DESCRIPTION OF THE TASK |
Scan the records for the word "GIFT". Report each line where it occurs.

Before-and-after object listings |
....

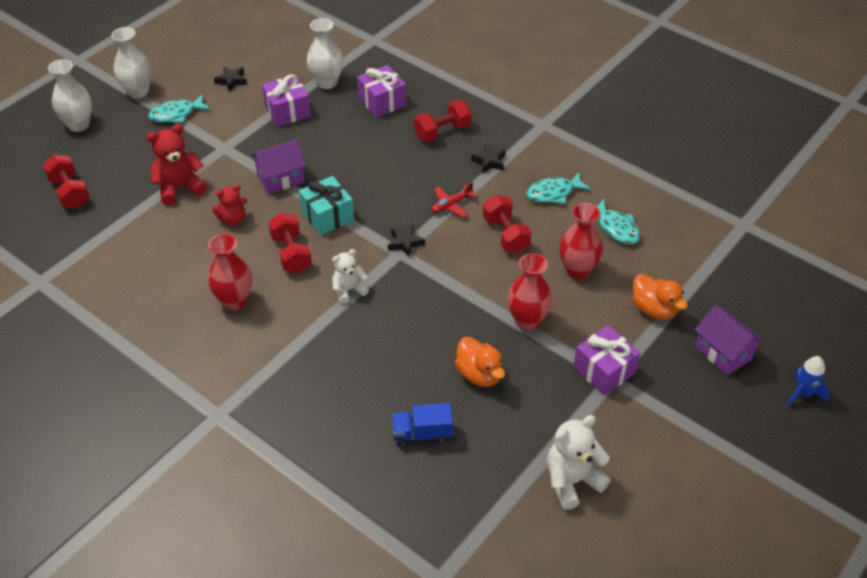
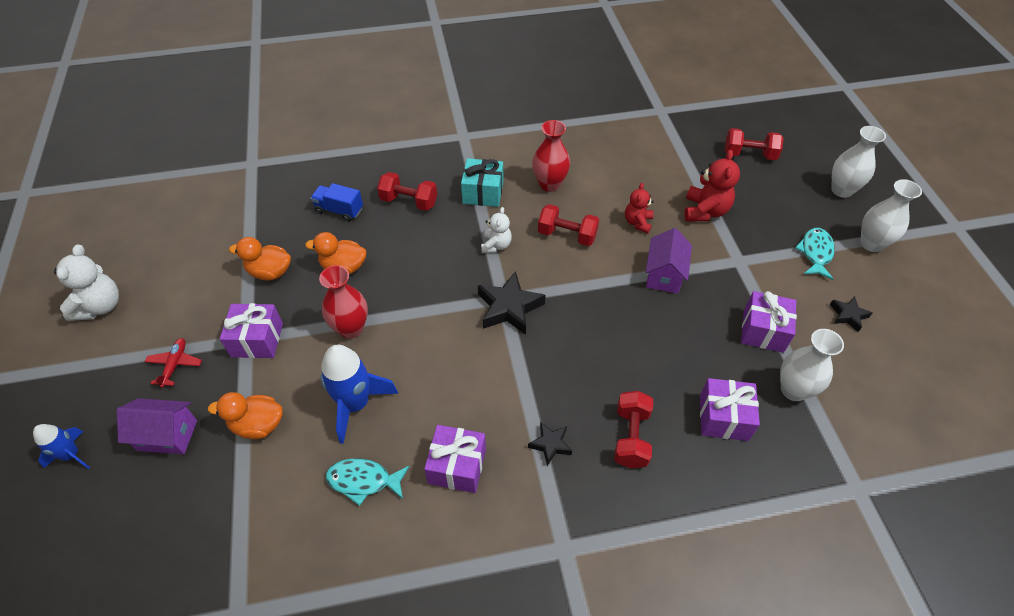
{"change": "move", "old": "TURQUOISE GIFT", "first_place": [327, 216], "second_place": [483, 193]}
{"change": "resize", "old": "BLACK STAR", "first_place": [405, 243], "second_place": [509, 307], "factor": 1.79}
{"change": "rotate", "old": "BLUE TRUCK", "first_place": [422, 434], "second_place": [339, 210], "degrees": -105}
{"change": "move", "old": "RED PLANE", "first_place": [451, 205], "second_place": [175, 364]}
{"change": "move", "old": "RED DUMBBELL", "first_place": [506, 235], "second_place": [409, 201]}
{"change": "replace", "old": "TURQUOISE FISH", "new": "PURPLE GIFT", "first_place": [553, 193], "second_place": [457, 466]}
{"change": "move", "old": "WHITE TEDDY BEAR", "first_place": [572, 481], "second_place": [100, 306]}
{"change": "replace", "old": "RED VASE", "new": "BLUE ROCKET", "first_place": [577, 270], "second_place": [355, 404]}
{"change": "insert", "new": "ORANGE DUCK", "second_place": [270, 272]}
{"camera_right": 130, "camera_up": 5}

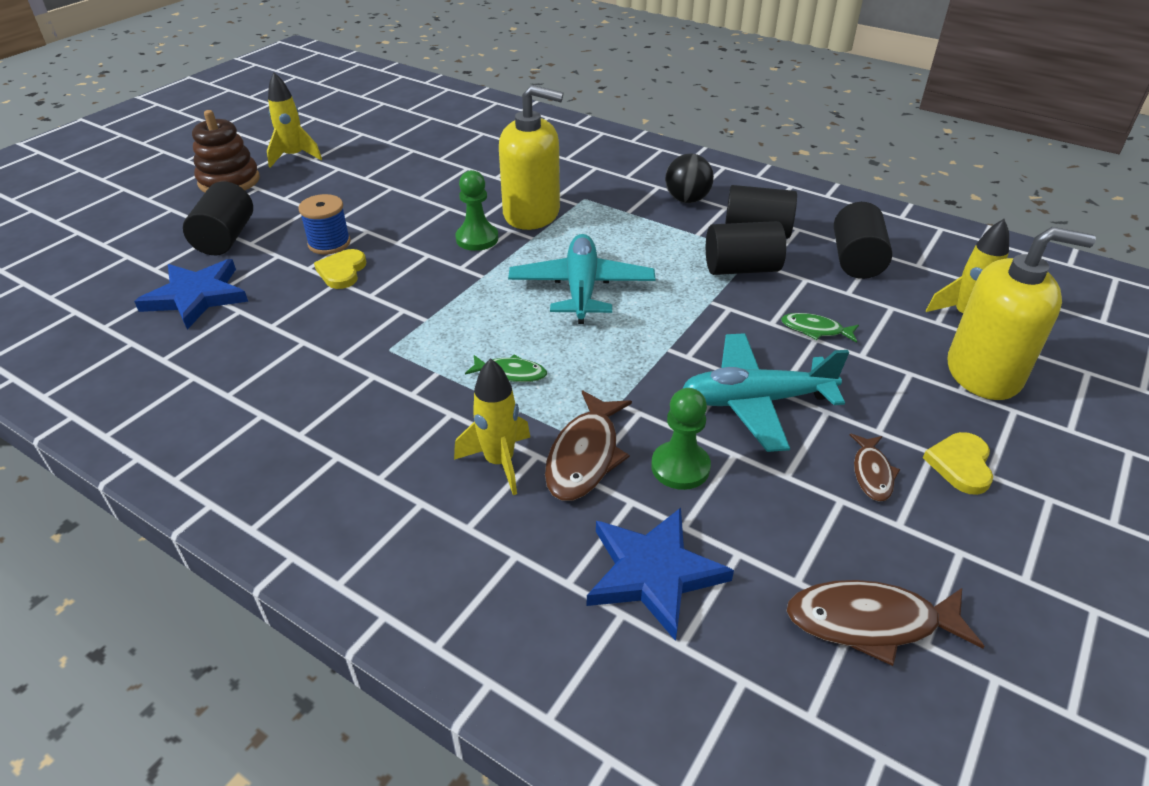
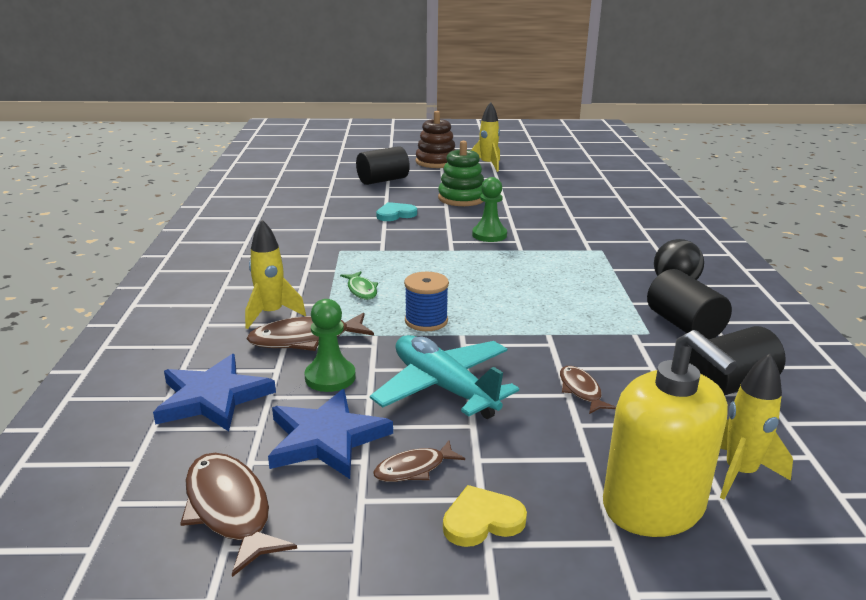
{"change": "move", "old": "BLUE STAR", "first_place": [197, 296], "second_place": [326, 439]}
{"change": "move", "old": "BLUE SPOOL", "first_place": [329, 243], "second_place": [426, 321]}
{"change": "recolor", "old": "YELLOW HEART", "new": "TURQUOISE HEART", "first_place": [342, 271], "second_place": [395, 214]}
{"change": "delete", "old": "YELLOW SOAP DISPENSER", "first_place": [532, 214]}
{"change": "delete", "old": "TURQUOISE PLANE", "first_place": [581, 288]}
{"change": "delete", "old": "BLACK CYLINDER", "first_place": [741, 268]}
{"change": "recolor", "old": "GREEN FISH", "new": "BROWN FISH", "first_place": [815, 330], "second_place": [581, 391]}
{"change": "insert", "new": "GREEN STACKING TOY", "second_place": [461, 198]}
{"camera_right": 55, "camera_up": -15}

....

SOLUTION TO THIS EXERCISE |
{"change": "move", "old": "TURQUOISE GIFT", "first_place": [327, 216], "second_place": [483, 193]}
{"change": "replace", "old": "TURQUOISE FISH", "new": "PURPLE GIFT", "first_place": [553, 193], "second_place": [457, 466]}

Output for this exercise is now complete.